Required work:
Using "blue" as the search string, find the matching lines below and copy them.

Material for the task:
-- Opening Marker --
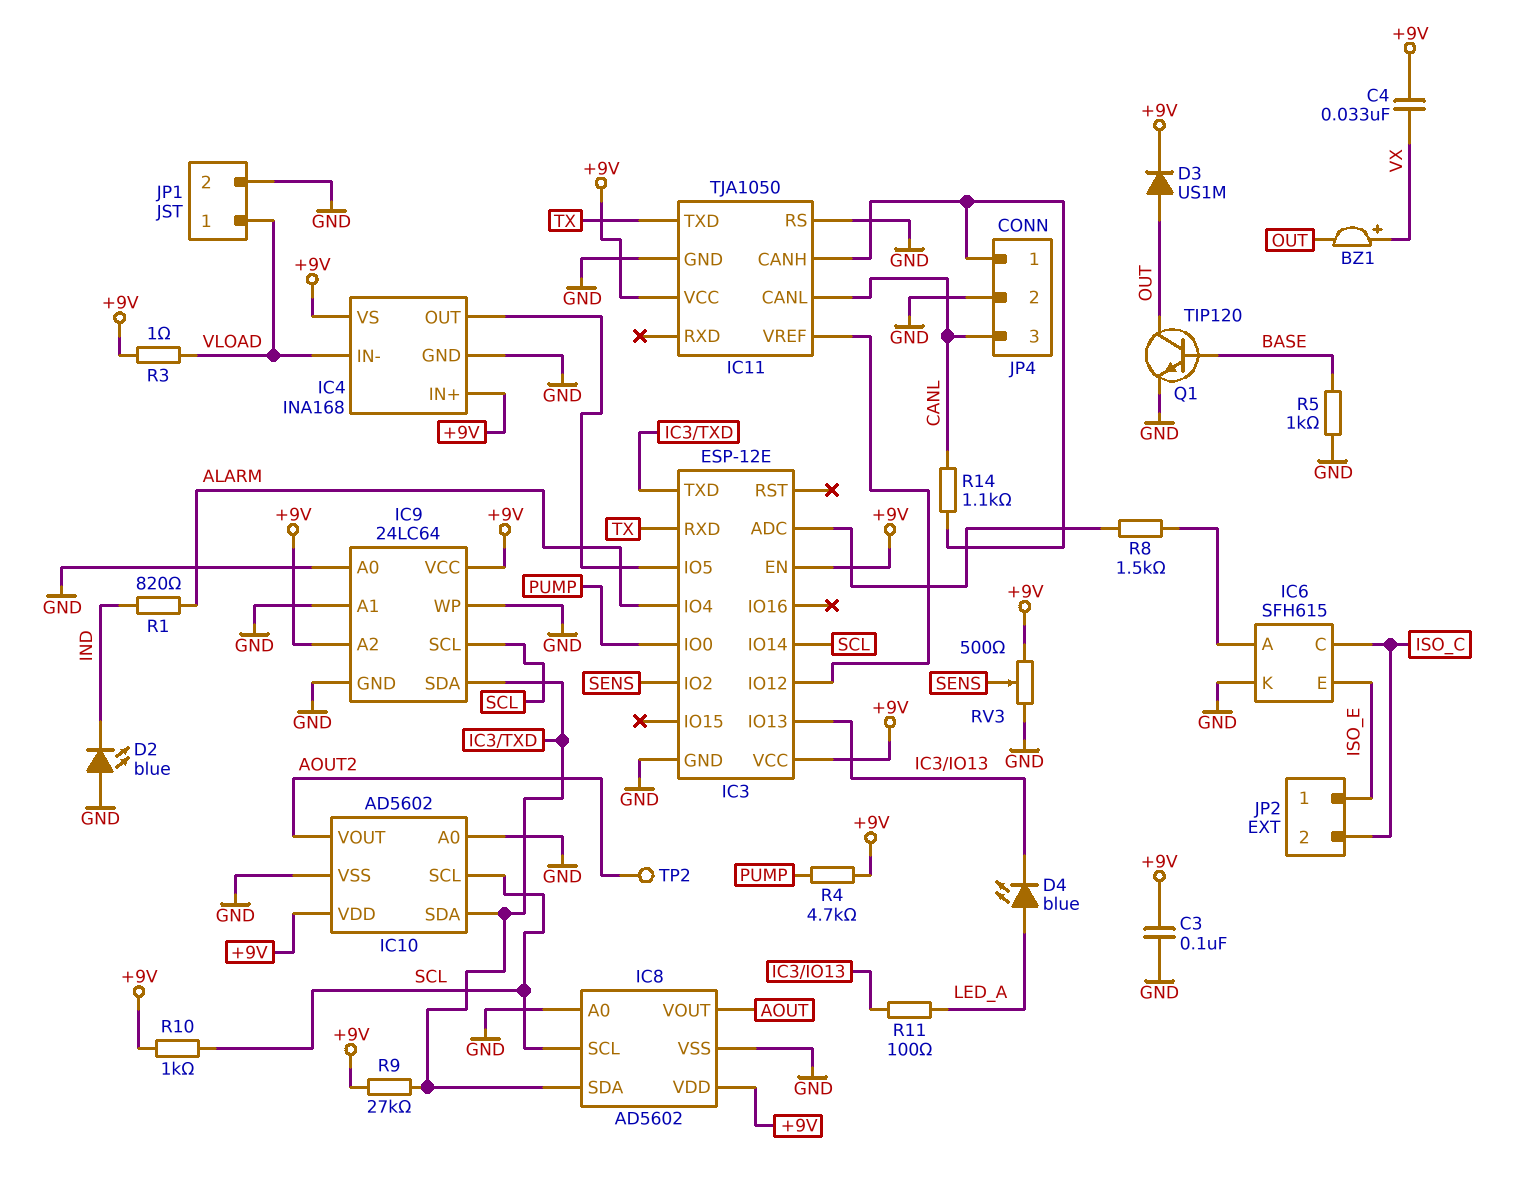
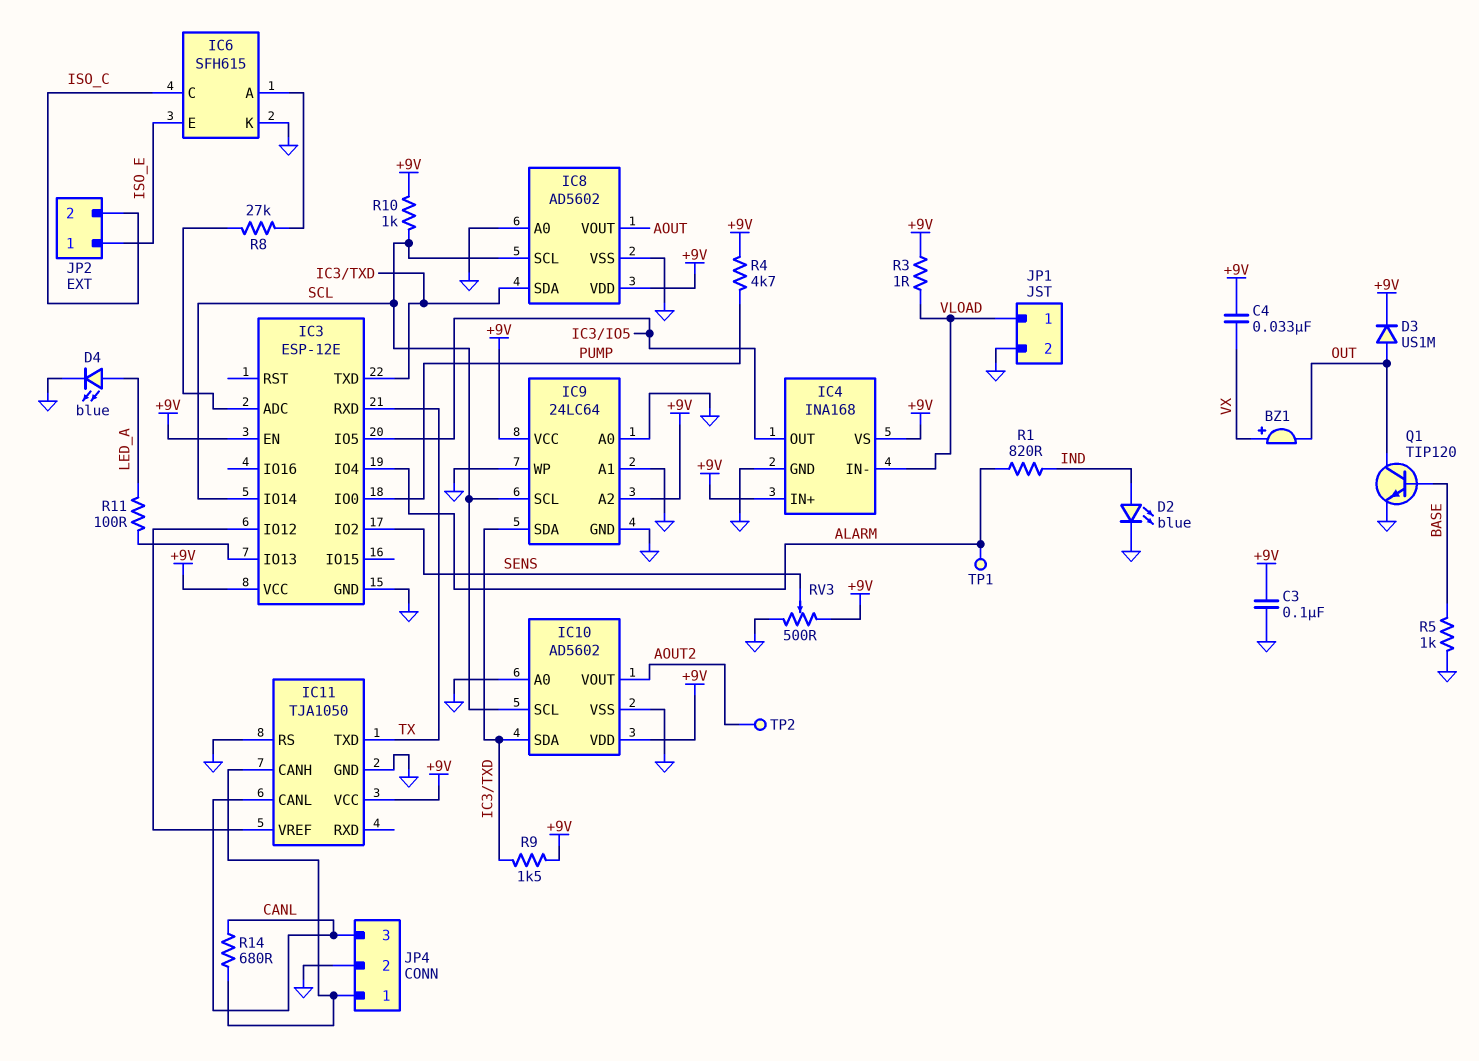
D2: LED blue (A GND, K IND) -> LED blue (A IND, K GND)
D4: LED blue (A LED_A, K IC3/IO13) -> LED blue (A LED_A, K GND)
R8: 1.5k (IC3/ADC, IC6/A) -> 27k (IC3/ADC, IC6/A)
R9: 27k (+9V, IC3/TXD) -> 1.5k (+9V, IC3/TXD)
R14: 1.1k (CANL, IC11/CANH) -> 680 (CANL, IC11/CANH)
TP1: none -> test point (ALARM)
-- Closing Marker --
Exercise solution:
D2: LED blue (A GND, K IND) -> LED blue (A IND, K GND)
D4: LED blue (A LED_A, K IC3/IO13) -> LED blue (A LED_A, K GND)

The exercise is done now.